Exercise prompt> Pictures should be left out while the data beneath this task is written out word for word.

Extracted information: Begin

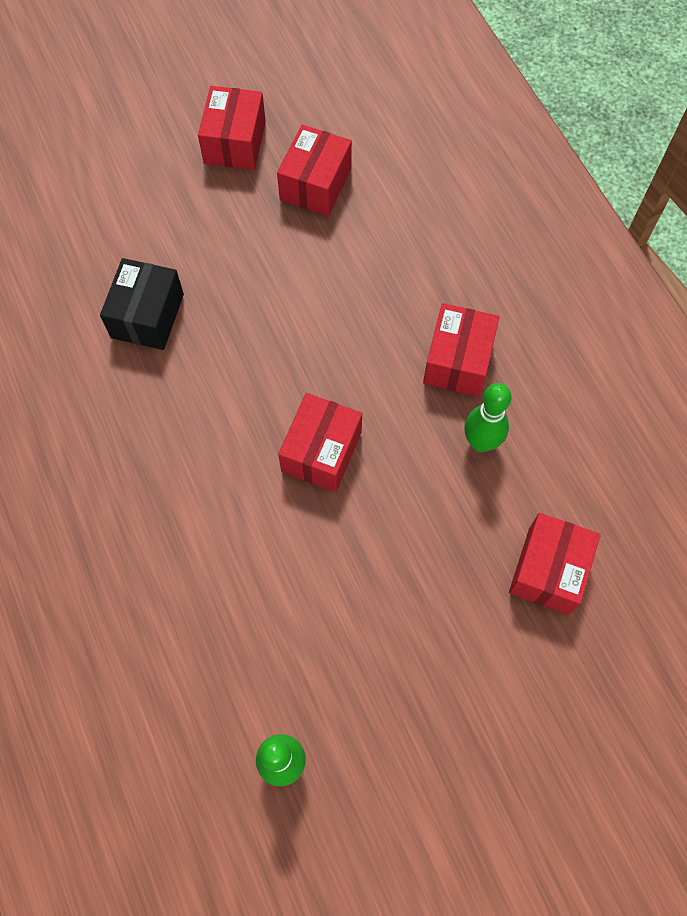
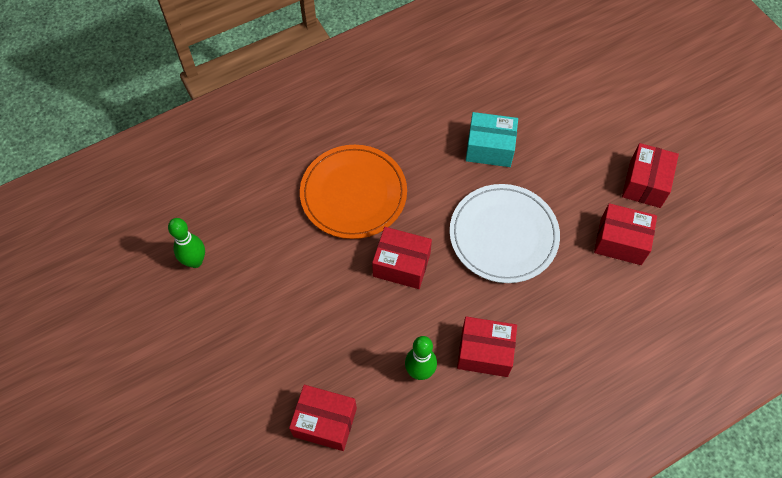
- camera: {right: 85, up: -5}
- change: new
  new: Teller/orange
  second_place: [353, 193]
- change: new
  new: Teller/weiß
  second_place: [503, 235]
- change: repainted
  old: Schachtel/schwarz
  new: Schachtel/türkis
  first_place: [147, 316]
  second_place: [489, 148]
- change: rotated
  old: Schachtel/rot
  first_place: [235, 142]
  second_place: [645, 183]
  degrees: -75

Extracted information: End

Answer for the task>
- camera: {right: 85, up: -5}
- change: new
  new: Teller/orange
  second_place: [353, 193]
- change: new
  new: Teller/weiß
  second_place: [503, 235]
- change: repainted
  old: Schachtel/schwarz
  new: Schachtel/türkis
  first_place: [147, 316]
  second_place: [489, 148]
- change: rotated
  old: Schachtel/rot
  first_place: [235, 142]
  second_place: [645, 183]
  degrees: -75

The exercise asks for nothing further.